• [REQUIRED ACTION] Would you return exactly the lines below from the line with "STEPPER3 pin IN3: A4 -> D2" through the line with "RFID1 pin MOSI: TX -> A1", both included, and nothing else, leaving out the pictures?

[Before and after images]
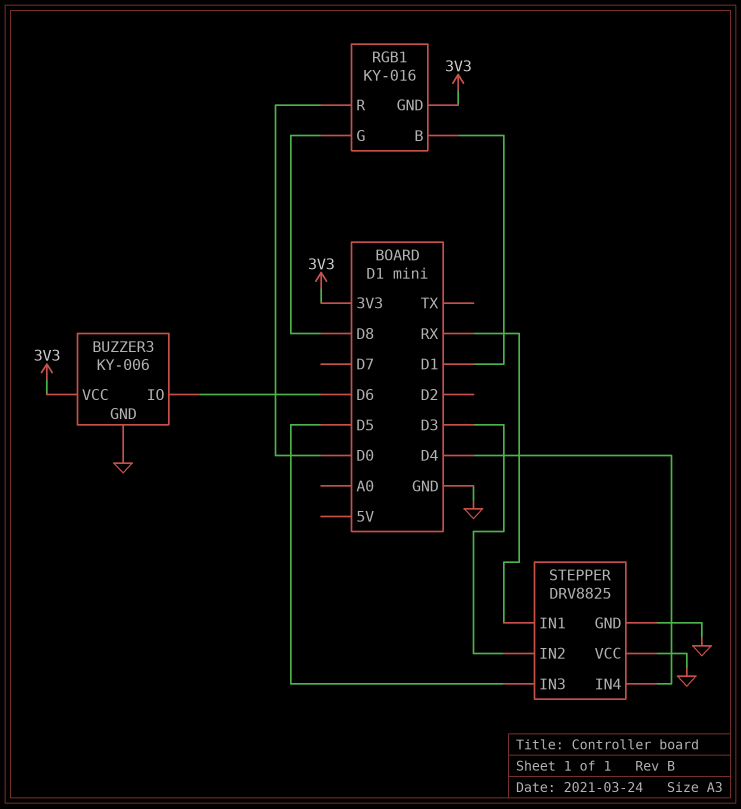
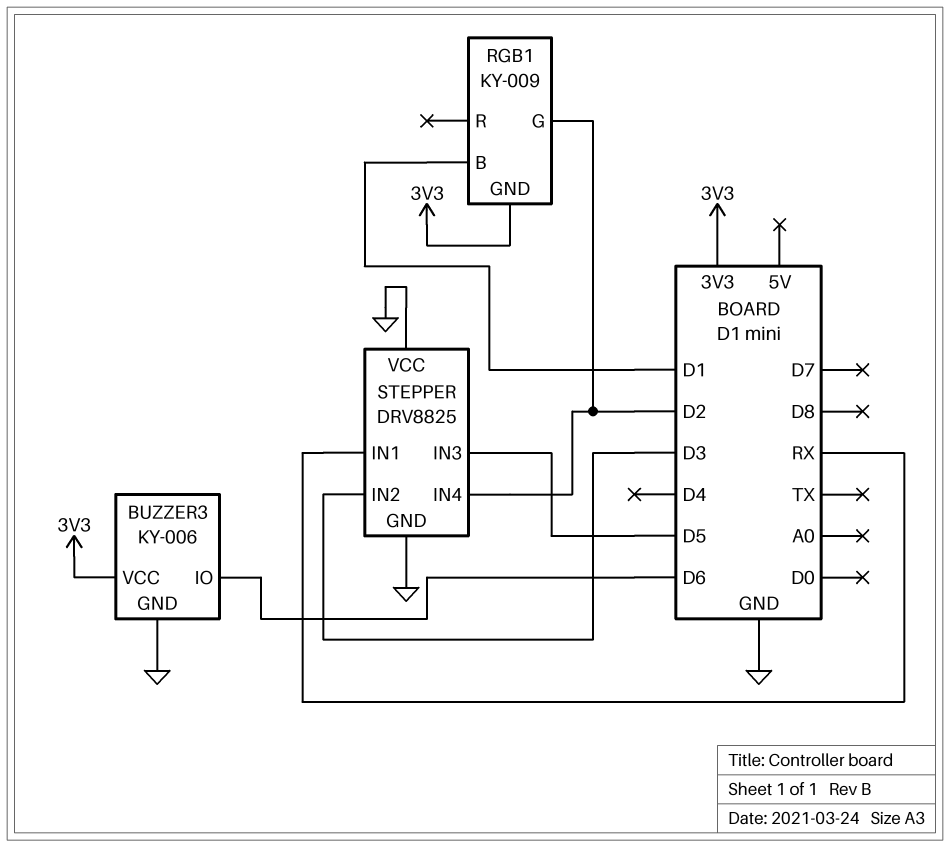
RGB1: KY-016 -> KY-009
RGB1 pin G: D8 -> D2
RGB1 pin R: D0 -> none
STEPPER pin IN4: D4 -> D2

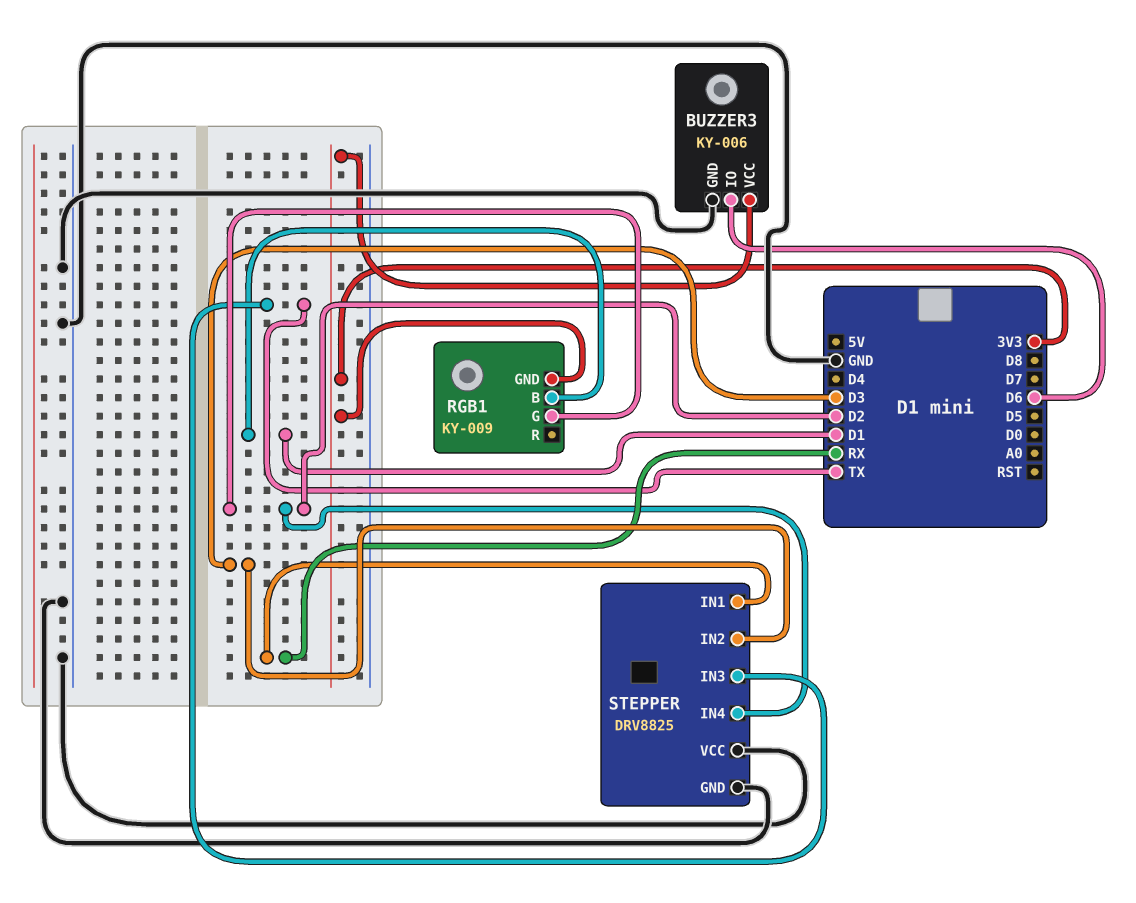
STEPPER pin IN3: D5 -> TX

==

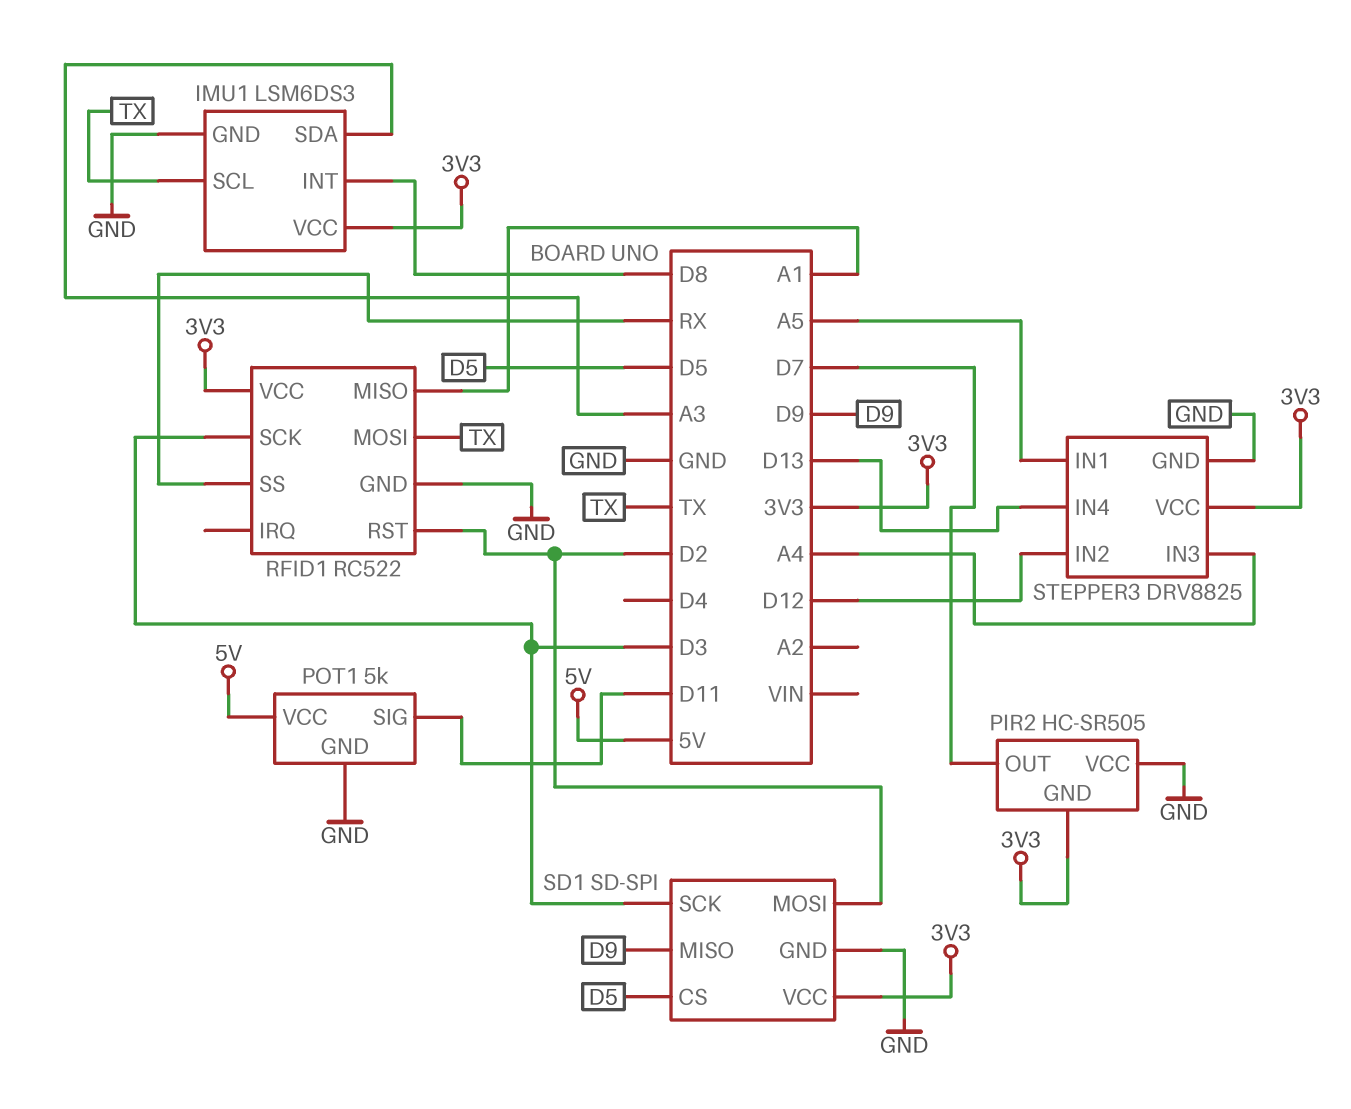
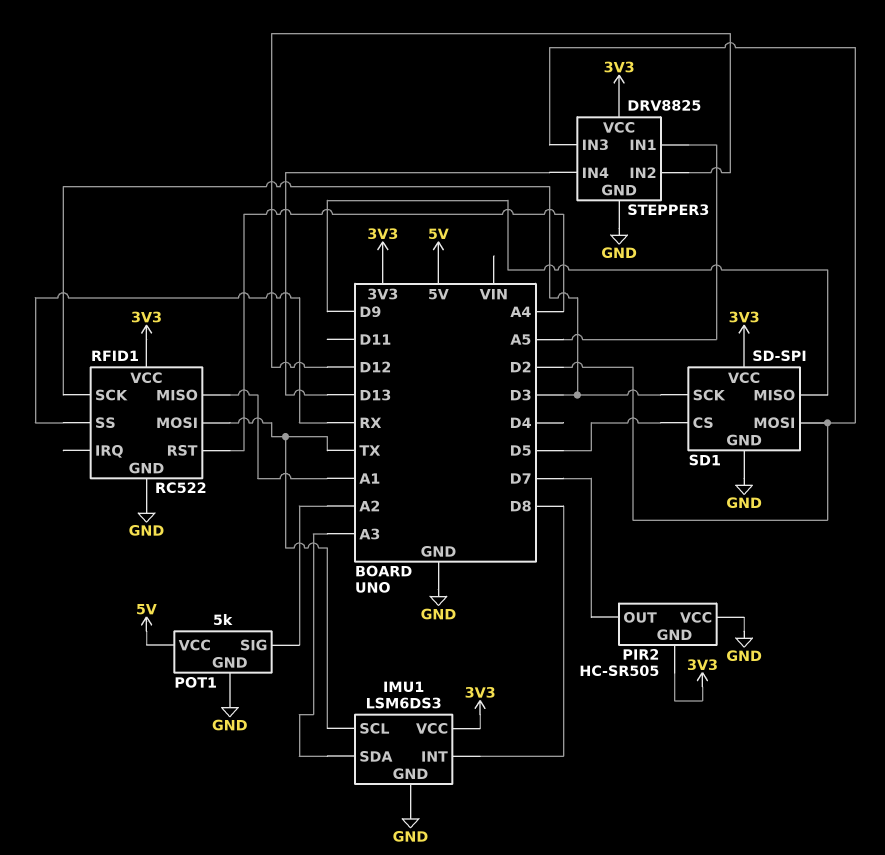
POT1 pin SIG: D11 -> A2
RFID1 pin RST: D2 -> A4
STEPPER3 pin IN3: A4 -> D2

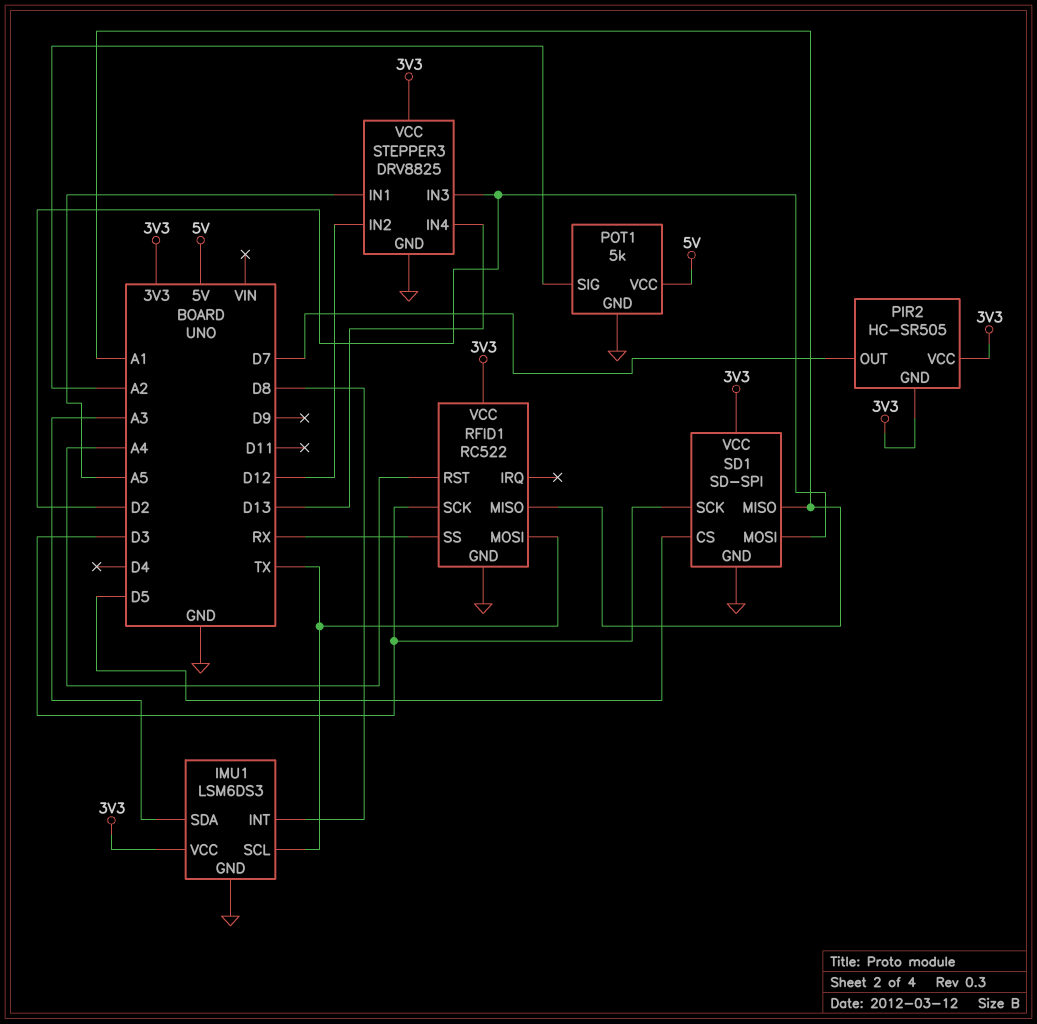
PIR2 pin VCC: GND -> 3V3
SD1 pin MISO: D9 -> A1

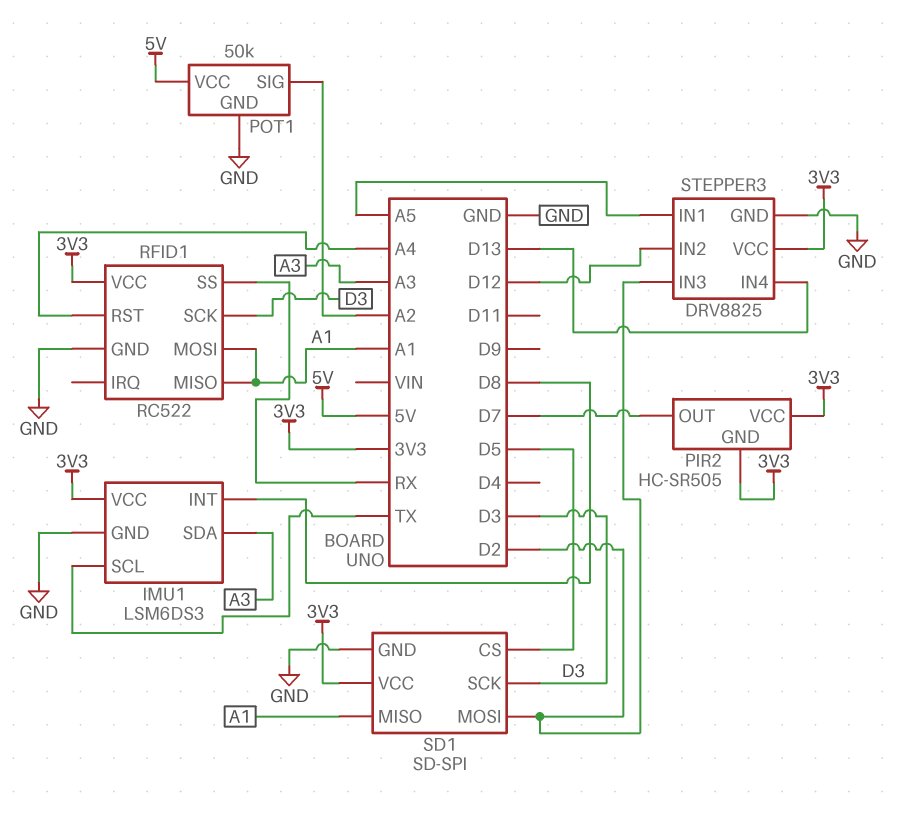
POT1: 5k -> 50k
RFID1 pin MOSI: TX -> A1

• [EXERCISE SOLUTION]
STEPPER3 pin IN3: A4 -> D2

PIR2 pin VCC: GND -> 3V3
SD1 pin MISO: D9 -> A1

POT1: 5k -> 50k
RFID1 pin MOSI: TX -> A1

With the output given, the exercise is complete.